Could you write out the records below exactly, without omitting a line?

*** Source records

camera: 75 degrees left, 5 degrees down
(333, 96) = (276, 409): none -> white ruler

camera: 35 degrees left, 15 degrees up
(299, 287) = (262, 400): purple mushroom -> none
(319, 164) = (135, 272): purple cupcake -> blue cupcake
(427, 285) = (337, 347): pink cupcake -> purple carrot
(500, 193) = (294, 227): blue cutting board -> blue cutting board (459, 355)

******

Finished exercise
camera: 75 degrees left, 5 degrees down
(333, 96) = (276, 409): none -> white ruler

camera: 35 degrees left, 15 degrees up
(299, 287) = (262, 400): purple mushroom -> none
(319, 164) = (135, 272): purple cupcake -> blue cupcake
(427, 285) = (337, 347): pink cupcake -> purple carrot
(500, 193) = (294, 227): blue cutting board -> blue cutting board (459, 355)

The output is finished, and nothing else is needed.